- **Records for the task**
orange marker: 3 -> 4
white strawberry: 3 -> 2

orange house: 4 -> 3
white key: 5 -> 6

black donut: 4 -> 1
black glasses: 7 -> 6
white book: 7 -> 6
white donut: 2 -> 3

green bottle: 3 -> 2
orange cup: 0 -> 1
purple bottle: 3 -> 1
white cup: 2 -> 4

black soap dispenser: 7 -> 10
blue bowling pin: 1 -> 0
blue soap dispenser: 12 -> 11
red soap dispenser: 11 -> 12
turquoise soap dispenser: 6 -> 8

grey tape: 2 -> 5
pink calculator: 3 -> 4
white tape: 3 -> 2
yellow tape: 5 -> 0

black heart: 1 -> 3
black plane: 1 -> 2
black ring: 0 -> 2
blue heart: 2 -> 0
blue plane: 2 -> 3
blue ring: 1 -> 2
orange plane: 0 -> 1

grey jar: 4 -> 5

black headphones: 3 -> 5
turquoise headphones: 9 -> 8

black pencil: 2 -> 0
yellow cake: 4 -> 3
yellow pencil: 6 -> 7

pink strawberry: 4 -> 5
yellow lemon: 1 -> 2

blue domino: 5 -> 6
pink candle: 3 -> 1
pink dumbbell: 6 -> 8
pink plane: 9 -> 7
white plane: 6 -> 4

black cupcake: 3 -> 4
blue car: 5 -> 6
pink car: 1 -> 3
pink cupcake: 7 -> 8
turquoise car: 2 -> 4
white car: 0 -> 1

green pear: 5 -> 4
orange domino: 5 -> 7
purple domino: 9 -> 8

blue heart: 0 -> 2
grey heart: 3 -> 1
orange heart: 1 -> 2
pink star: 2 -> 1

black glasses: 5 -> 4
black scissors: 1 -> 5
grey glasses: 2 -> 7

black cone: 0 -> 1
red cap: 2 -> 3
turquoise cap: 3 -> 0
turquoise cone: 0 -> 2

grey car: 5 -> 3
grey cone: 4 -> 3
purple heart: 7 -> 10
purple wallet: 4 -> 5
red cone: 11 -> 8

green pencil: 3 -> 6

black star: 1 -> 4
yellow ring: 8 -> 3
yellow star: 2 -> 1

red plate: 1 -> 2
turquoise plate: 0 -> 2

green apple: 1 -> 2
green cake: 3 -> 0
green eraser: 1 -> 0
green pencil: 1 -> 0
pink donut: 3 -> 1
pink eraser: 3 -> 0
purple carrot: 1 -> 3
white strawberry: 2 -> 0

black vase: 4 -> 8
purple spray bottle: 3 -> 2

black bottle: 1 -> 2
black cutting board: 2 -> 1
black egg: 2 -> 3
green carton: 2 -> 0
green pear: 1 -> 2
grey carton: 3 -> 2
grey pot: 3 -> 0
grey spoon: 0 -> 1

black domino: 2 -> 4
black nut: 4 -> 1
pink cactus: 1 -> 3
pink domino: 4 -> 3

- **Task directions**
Set down each line of the material above again, exactly.

- **Answer below**
orange marker: 3 -> 4
white strawberry: 3 -> 2

orange house: 4 -> 3
white key: 5 -> 6

black donut: 4 -> 1
black glasses: 7 -> 6
white book: 7 -> 6
white donut: 2 -> 3

green bottle: 3 -> 2
orange cup: 0 -> 1
purple bottle: 3 -> 1
white cup: 2 -> 4

black soap dispenser: 7 -> 10
blue bowling pin: 1 -> 0
blue soap dispenser: 12 -> 11
red soap dispenser: 11 -> 12
turquoise soap dispenser: 6 -> 8

grey tape: 2 -> 5
pink calculator: 3 -> 4
white tape: 3 -> 2
yellow tape: 5 -> 0

black heart: 1 -> 3
black plane: 1 -> 2
black ring: 0 -> 2
blue heart: 2 -> 0
blue plane: 2 -> 3
blue ring: 1 -> 2
orange plane: 0 -> 1

grey jar: 4 -> 5

black headphones: 3 -> 5
turquoise headphones: 9 -> 8

black pencil: 2 -> 0
yellow cake: 4 -> 3
yellow pencil: 6 -> 7

pink strawberry: 4 -> 5
yellow lemon: 1 -> 2

blue domino: 5 -> 6
pink candle: 3 -> 1
pink dumbbell: 6 -> 8
pink plane: 9 -> 7
white plane: 6 -> 4

black cupcake: 3 -> 4
blue car: 5 -> 6
pink car: 1 -> 3
pink cupcake: 7 -> 8
turquoise car: 2 -> 4
white car: 0 -> 1

green pear: 5 -> 4
orange domino: 5 -> 7
purple domino: 9 -> 8

blue heart: 0 -> 2
grey heart: 3 -> 1
orange heart: 1 -> 2
pink star: 2 -> 1

black glasses: 5 -> 4
black scissors: 1 -> 5
grey glasses: 2 -> 7

black cone: 0 -> 1
red cap: 2 -> 3
turquoise cap: 3 -> 0
turquoise cone: 0 -> 2

grey car: 5 -> 3
grey cone: 4 -> 3
purple heart: 7 -> 10
purple wallet: 4 -> 5
red cone: 11 -> 8

green pencil: 3 -> 6

black star: 1 -> 4
yellow ring: 8 -> 3
yellow star: 2 -> 1

red plate: 1 -> 2
turquoise plate: 0 -> 2

green apple: 1 -> 2
green cake: 3 -> 0
green eraser: 1 -> 0
green pencil: 1 -> 0
pink donut: 3 -> 1
pink eraser: 3 -> 0
purple carrot: 1 -> 3
white strawberry: 2 -> 0

black vase: 4 -> 8
purple spray bottle: 3 -> 2

black bottle: 1 -> 2
black cutting board: 2 -> 1
black egg: 2 -> 3
green carton: 2 -> 0
green pear: 1 -> 2
grey carton: 3 -> 2
grey pot: 3 -> 0
grey spoon: 0 -> 1

black domino: 2 -> 4
black nut: 4 -> 1
pink cactus: 1 -> 3
pink domino: 4 -> 3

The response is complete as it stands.